(Extracted records)
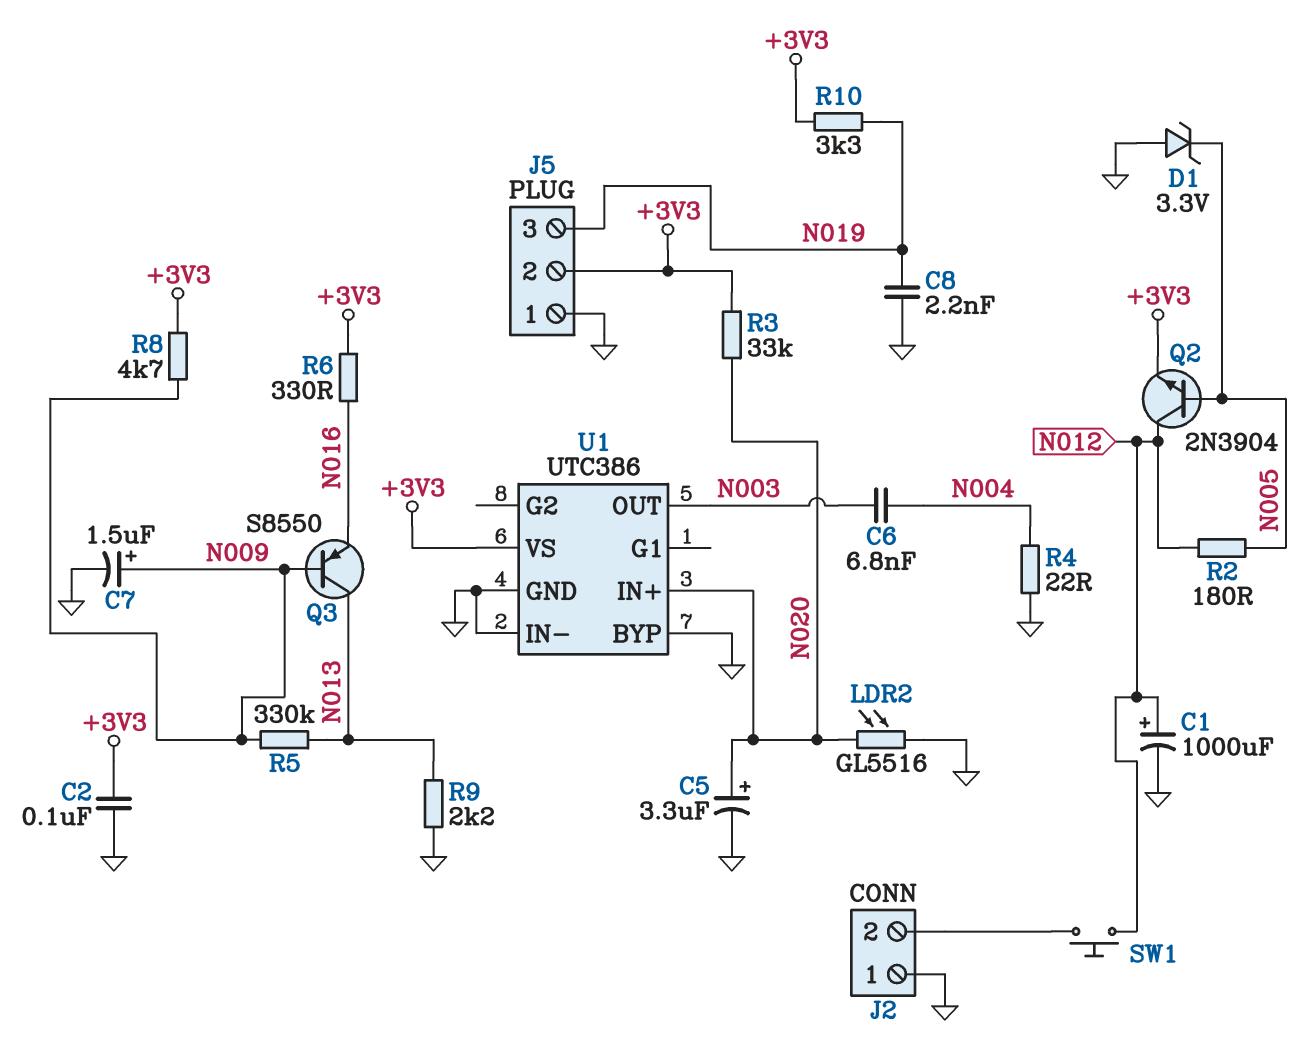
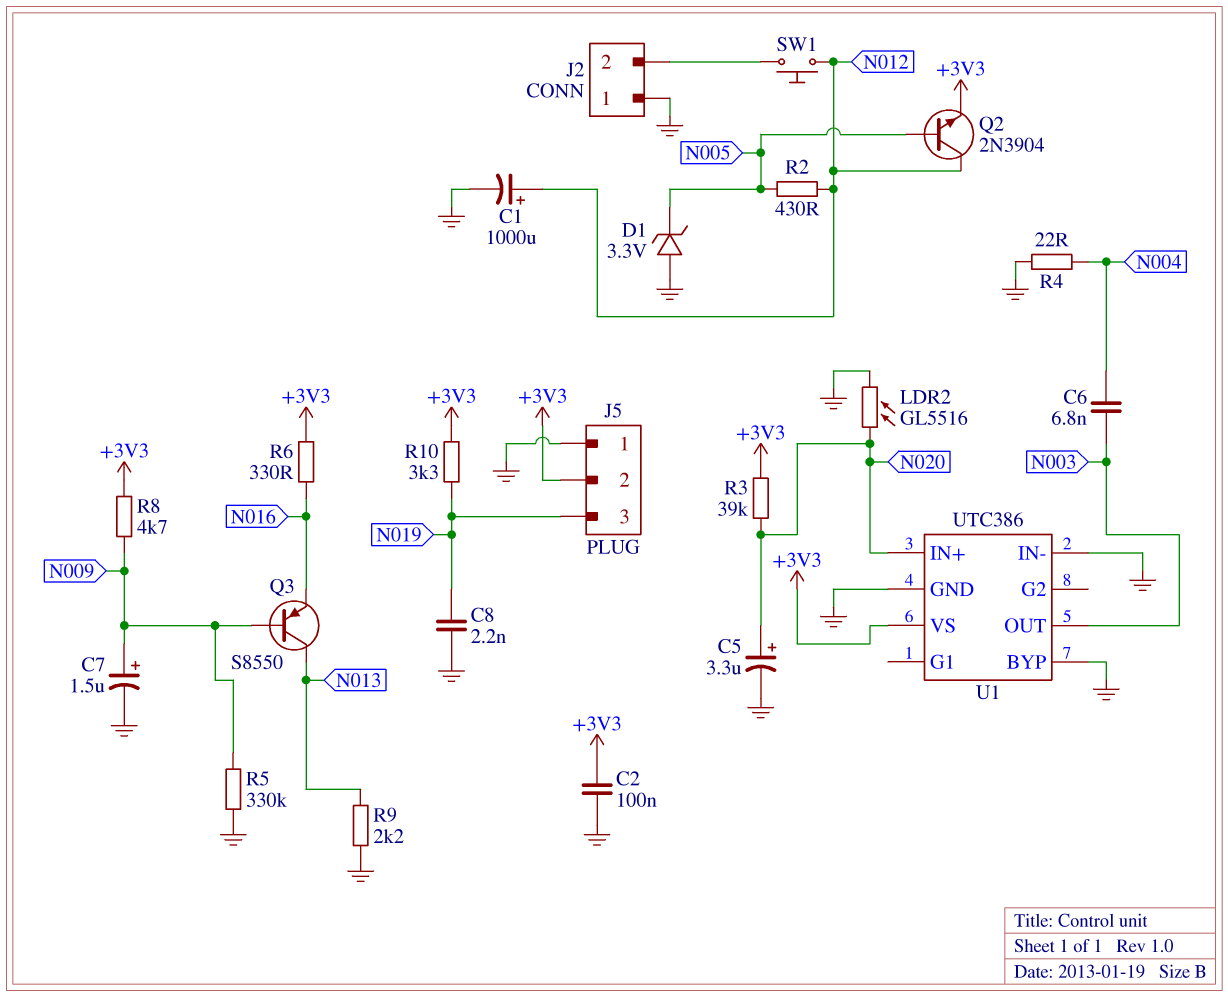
R2: 180 (N005, N012) -> 430 (N005, N012)
R3: 33k (+3V3, N020) -> 39k (+3V3, N020)
R5: 330k (N009, N013) -> 330k (GND, N009)

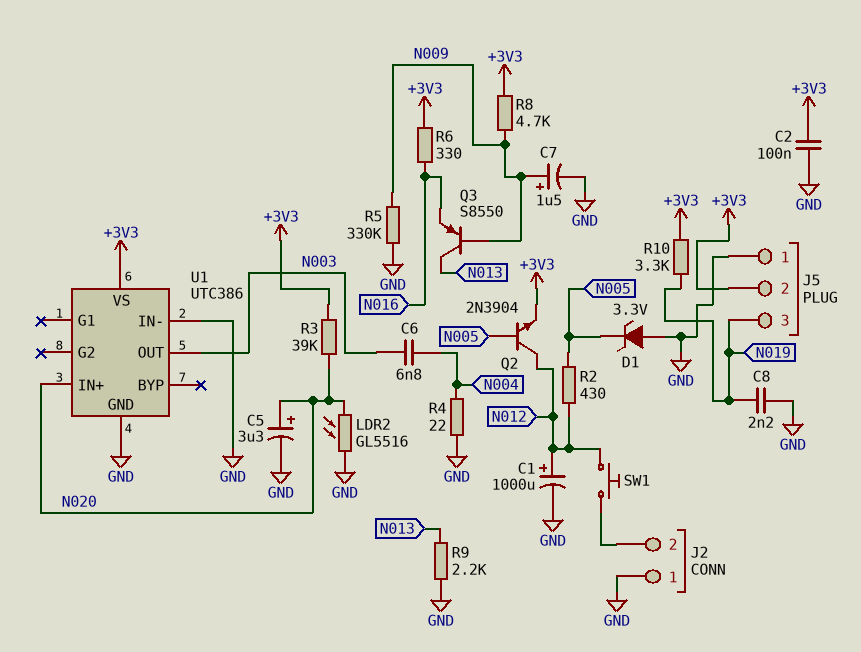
U1 pin BYP: GND -> none

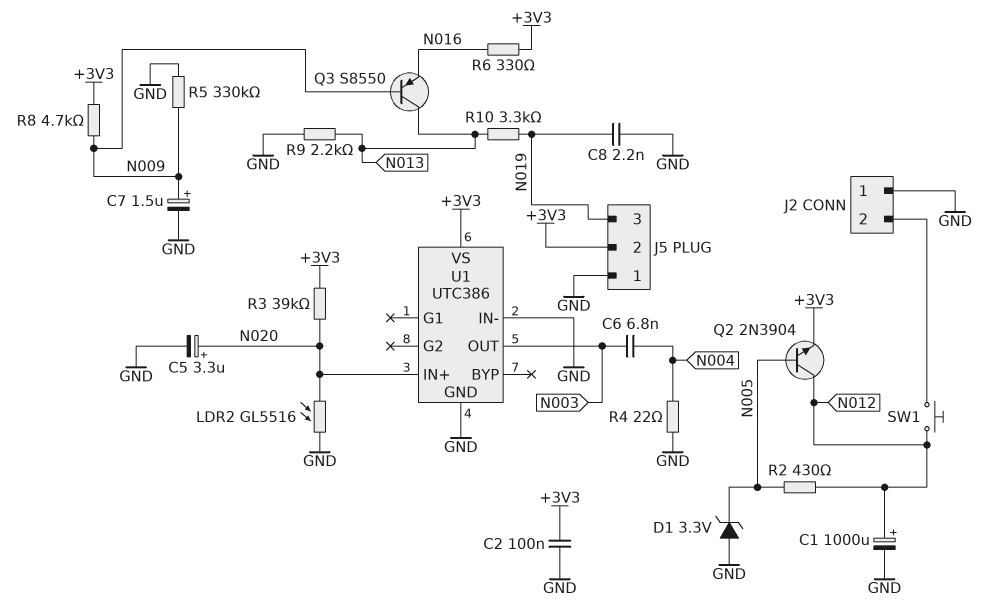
R10: 3.3k (+3V3, N019) -> 3.3k (N013, N019)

▶ [Exercise objective]:
The expected output is each entry given again word for word, with pictures dropped.

▶ [Answer to this task]:
R2: 180 (N005, N012) -> 430 (N005, N012)
R3: 33k (+3V3, N020) -> 39k (+3V3, N020)
R5: 330k (N009, N013) -> 330k (GND, N009)

U1 pin BYP: GND -> none

R10: 3.3k (+3V3, N019) -> 3.3k (N013, N019)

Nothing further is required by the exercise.